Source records
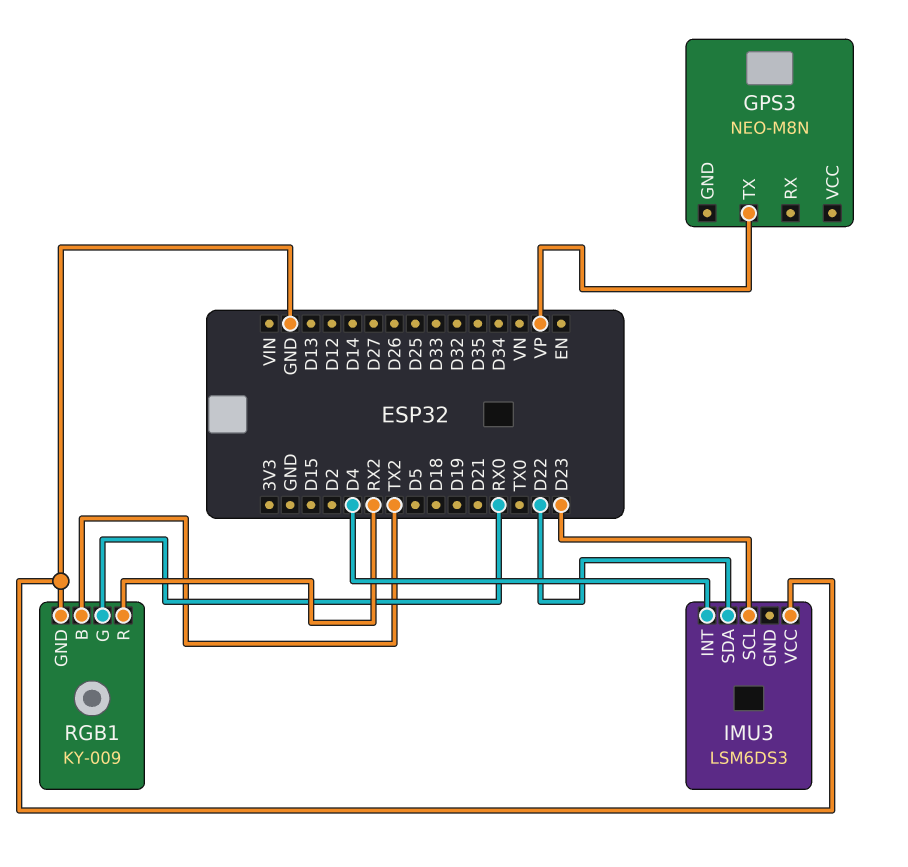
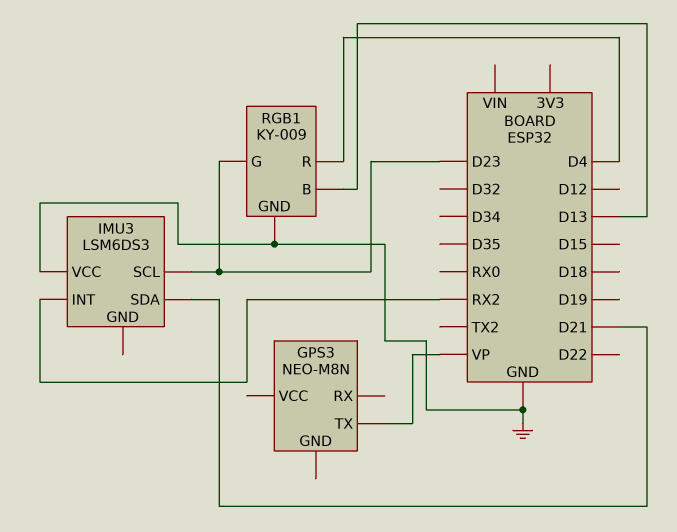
IMU3 pin INT: D4 -> RX2
IMU3 pin SDA: D22 -> D21
RGB1 pin B: TX2 -> D13
RGB1 pin G: RX0 -> D23
RGB1 pin R: RX2 -> D4

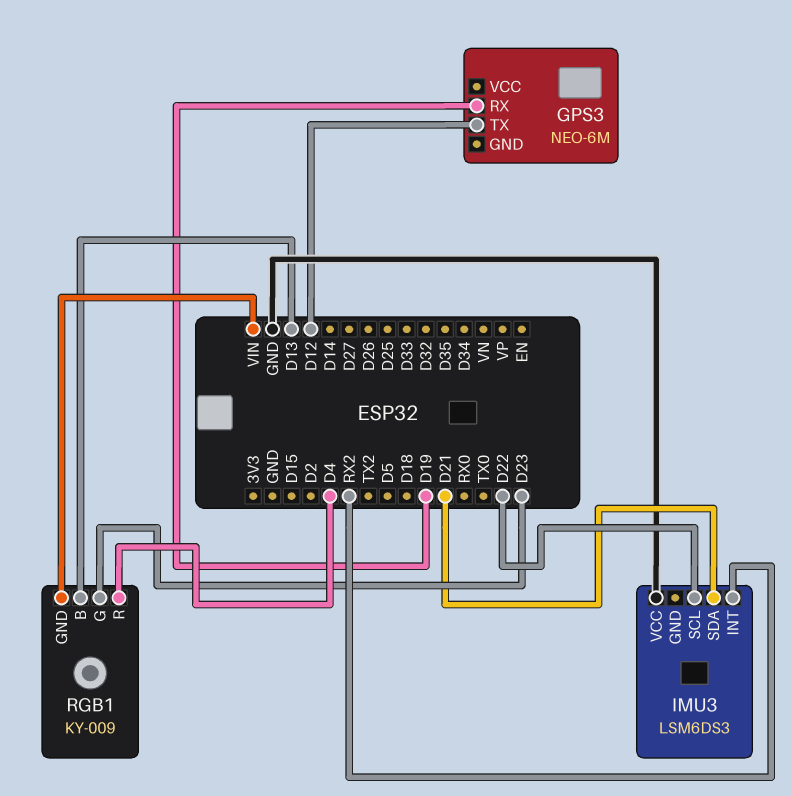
GPS3: NEO-M8N -> NEO-6M
GPS3 pin RX: none -> D19
GPS3 pin TX: VP -> D12
IMU3 pin SCL: D23 -> D22
RGB1 pin GND: GND -> VIN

Aim of the task> Lines from the one holding "IMU3 pin SDA: D22 -> D21" to the end of the data, both ends included, are to be given again exactly; no pictures belong in the copy.

Answer to the problem>
IMU3 pin SDA: D22 -> D21
RGB1 pin B: TX2 -> D13
RGB1 pin G: RX0 -> D23
RGB1 pin R: RX2 -> D4

GPS3: NEO-M8N -> NEO-6M
GPS3 pin RX: none -> D19
GPS3 pin TX: VP -> D12
IMU3 pin SCL: D23 -> D22
RGB1 pin GND: GND -> VIN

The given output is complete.